- DIRECTIONS -
Copy every line of the listing that holds the string "orange".

*** DATASET ***

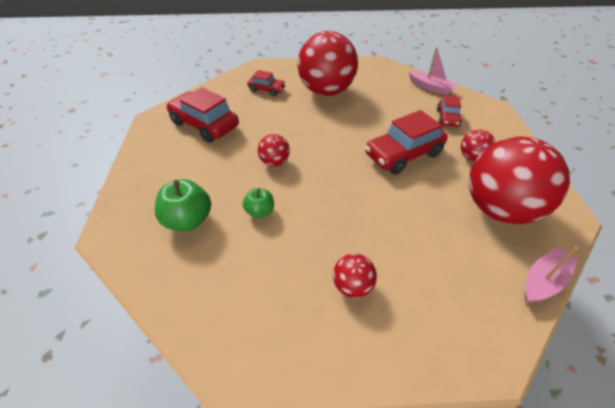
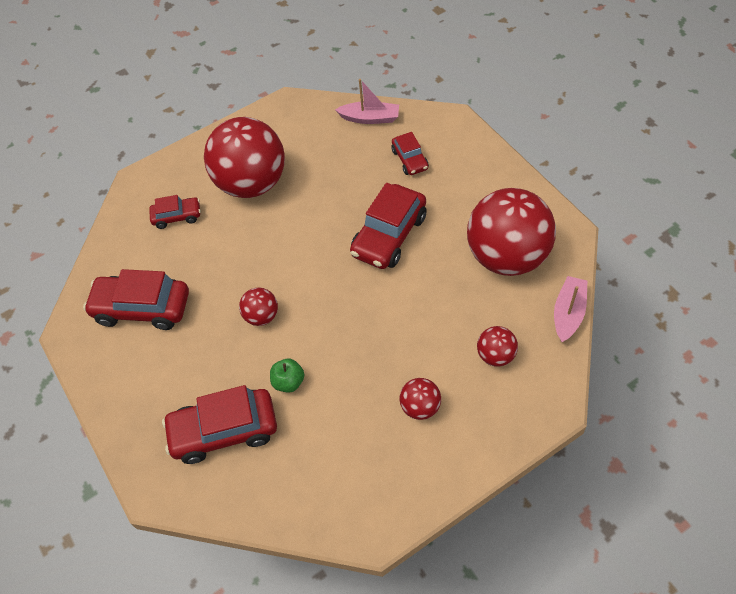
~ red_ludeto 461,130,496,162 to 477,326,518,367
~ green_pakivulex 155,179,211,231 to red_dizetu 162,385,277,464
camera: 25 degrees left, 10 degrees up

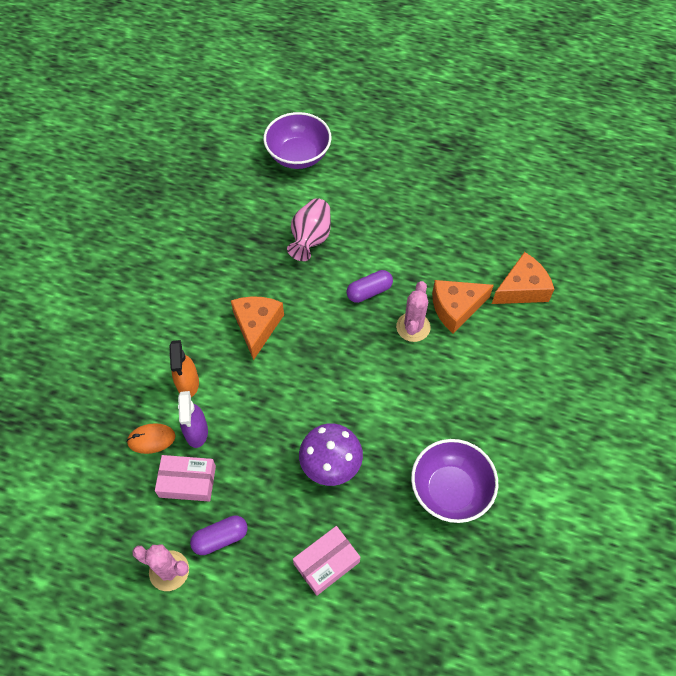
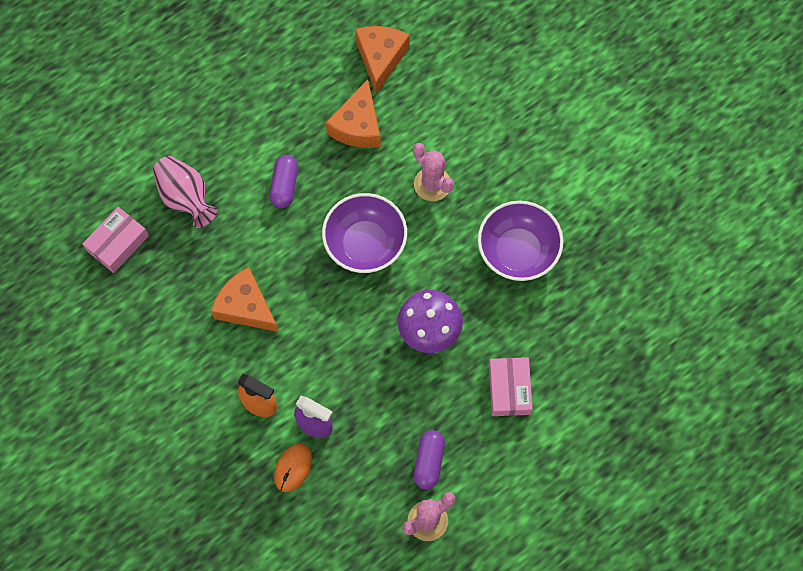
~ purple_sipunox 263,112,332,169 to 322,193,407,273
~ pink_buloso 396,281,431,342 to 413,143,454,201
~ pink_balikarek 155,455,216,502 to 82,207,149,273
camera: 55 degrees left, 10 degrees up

*** End of DATASET ***
*** DATASET ***

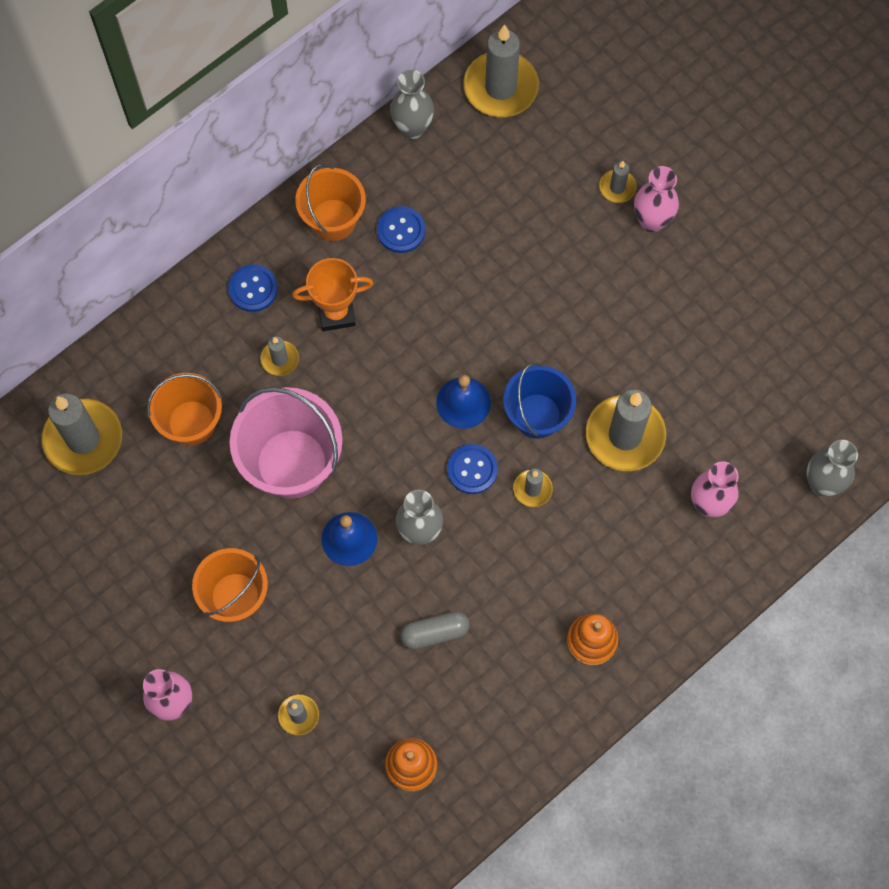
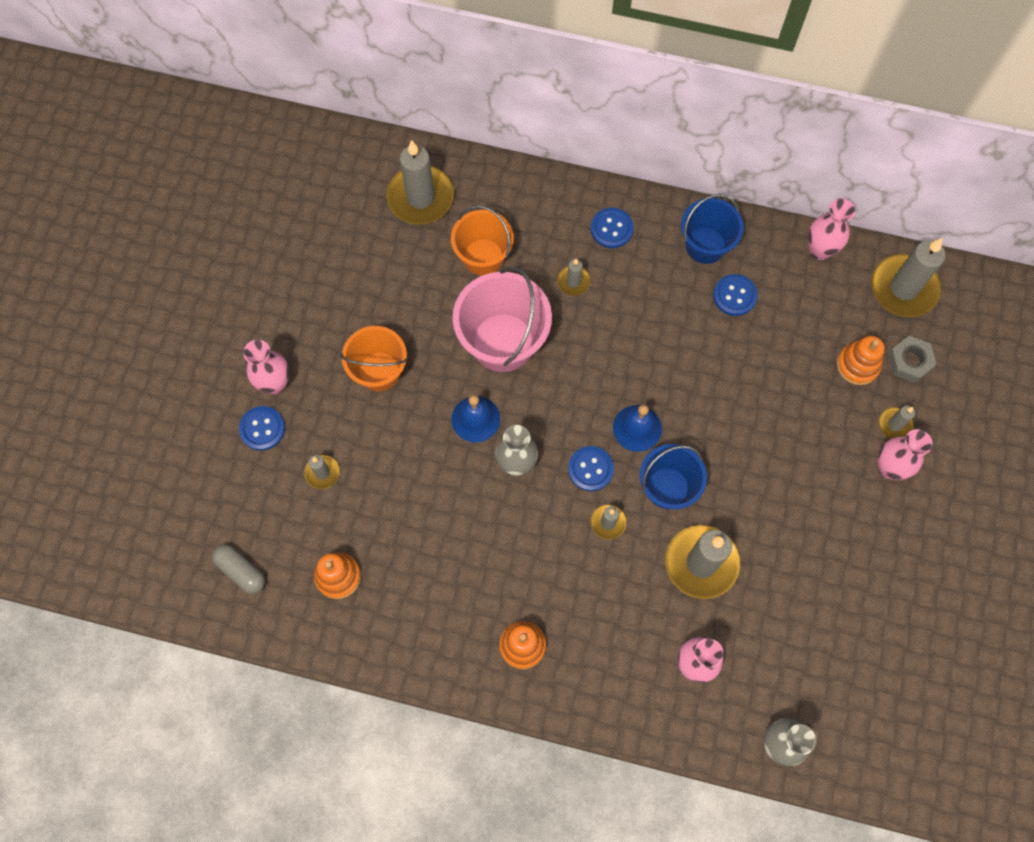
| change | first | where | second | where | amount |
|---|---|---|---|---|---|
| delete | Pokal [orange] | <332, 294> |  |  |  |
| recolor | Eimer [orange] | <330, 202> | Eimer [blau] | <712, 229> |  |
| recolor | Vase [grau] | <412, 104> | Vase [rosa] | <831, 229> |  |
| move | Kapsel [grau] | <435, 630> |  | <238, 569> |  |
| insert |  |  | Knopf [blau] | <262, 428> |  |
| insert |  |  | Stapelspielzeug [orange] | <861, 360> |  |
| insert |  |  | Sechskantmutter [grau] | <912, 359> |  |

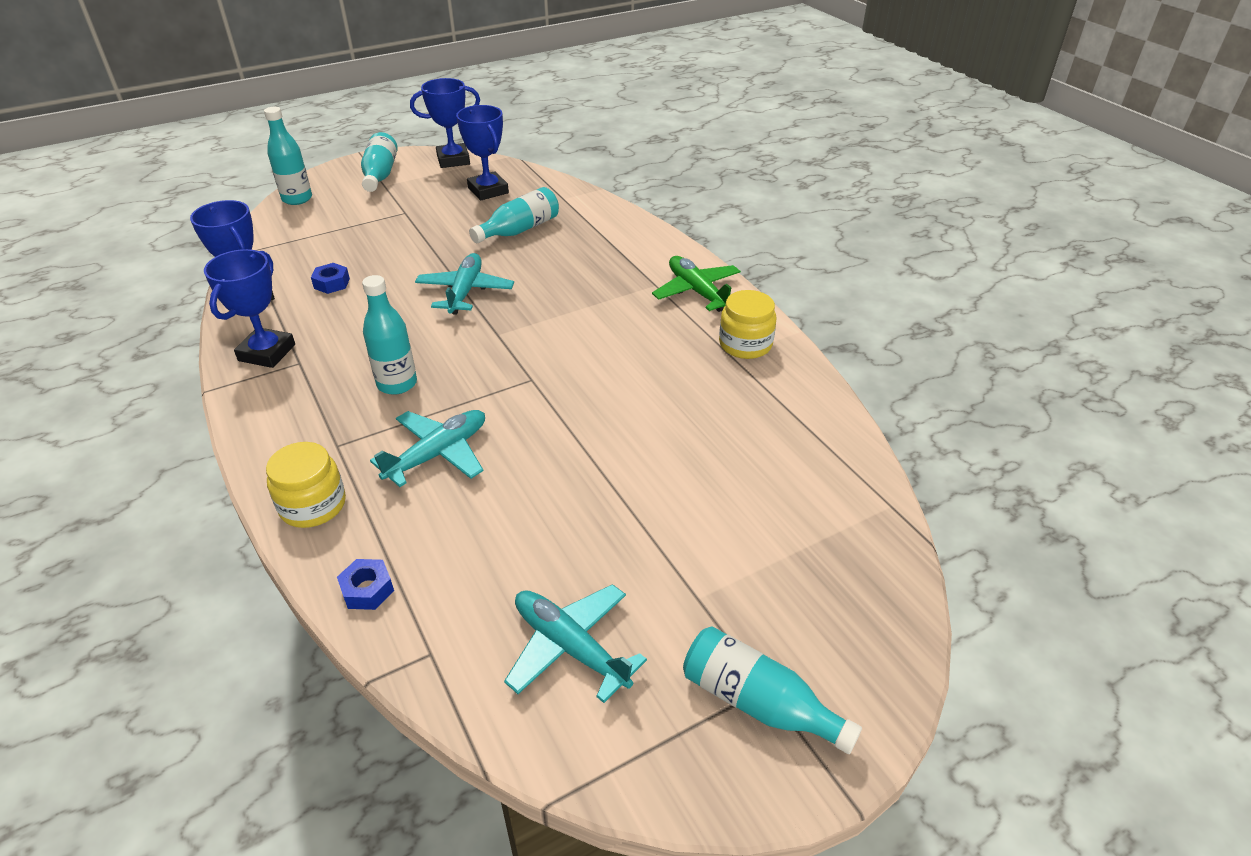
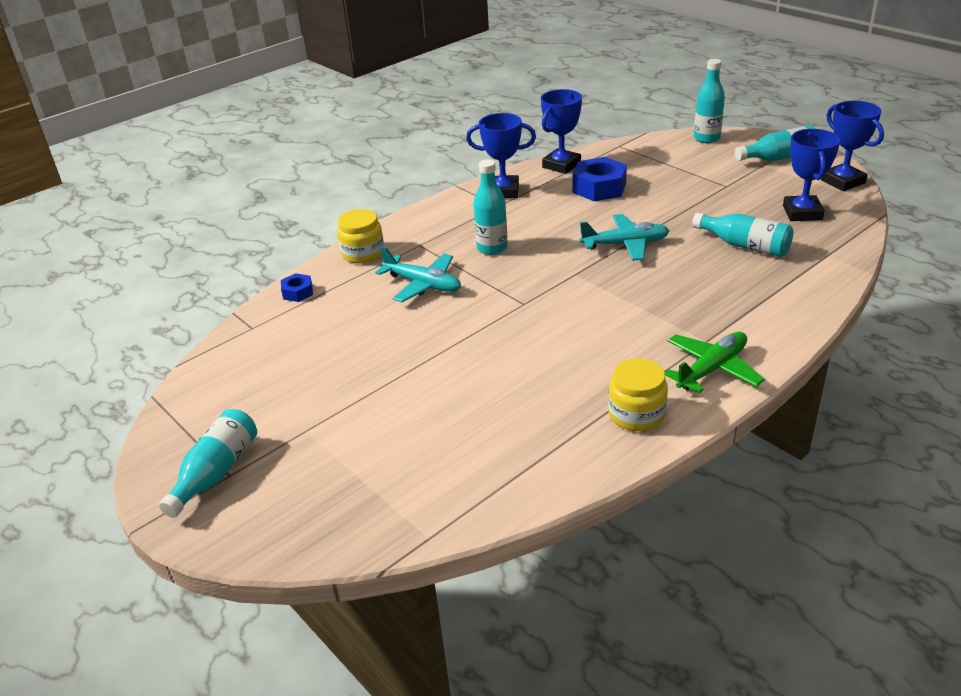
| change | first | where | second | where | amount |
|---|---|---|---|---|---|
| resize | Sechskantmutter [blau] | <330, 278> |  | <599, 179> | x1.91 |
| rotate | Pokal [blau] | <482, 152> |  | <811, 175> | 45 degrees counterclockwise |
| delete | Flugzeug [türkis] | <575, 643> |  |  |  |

*** End of DATASET ***
*** DATASET ***

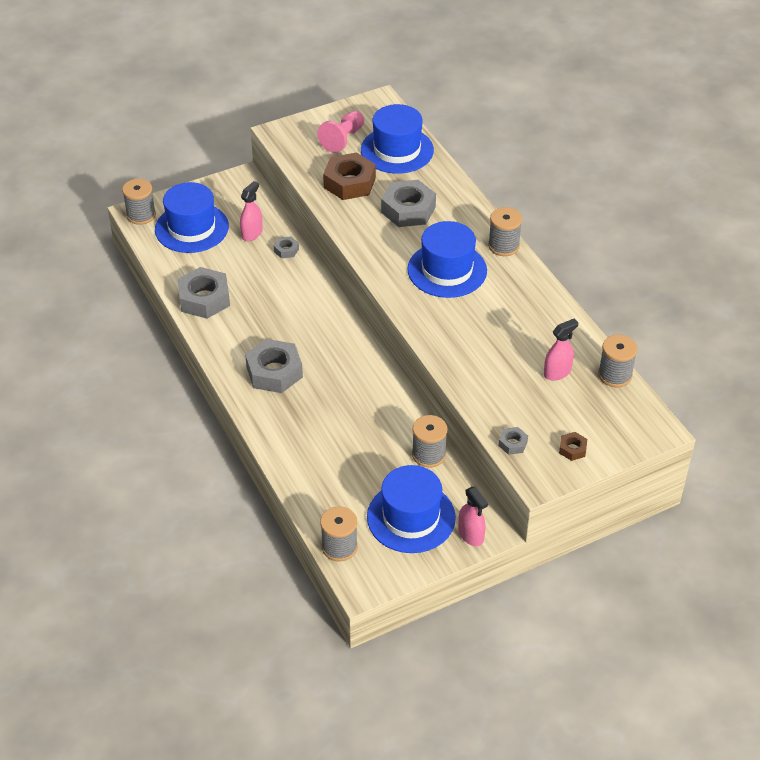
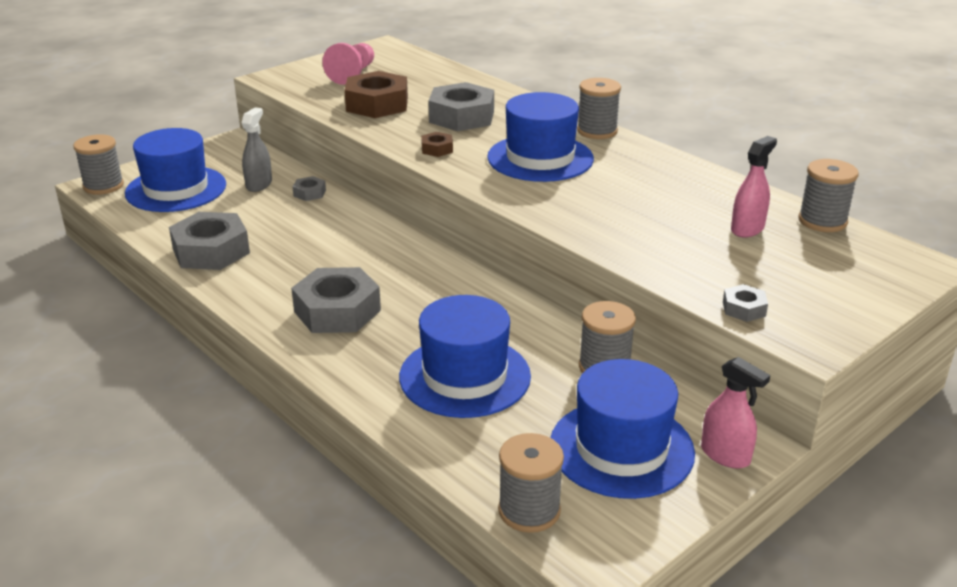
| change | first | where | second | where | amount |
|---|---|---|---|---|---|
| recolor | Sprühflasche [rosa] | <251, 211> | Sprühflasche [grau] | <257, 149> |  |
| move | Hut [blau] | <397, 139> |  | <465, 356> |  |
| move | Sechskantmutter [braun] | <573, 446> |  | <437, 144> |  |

*** End of DATASET ***

- EXERCISE SOLUTION -
| delete | Pokal [orange] | <332, 294> |  |  |  |
| recolor | Eimer [orange] | <330, 202> | Eimer [blau] | <712, 229> |  |
| insert |  |  | Stapelspielzeug [orange] | <861, 360> |  |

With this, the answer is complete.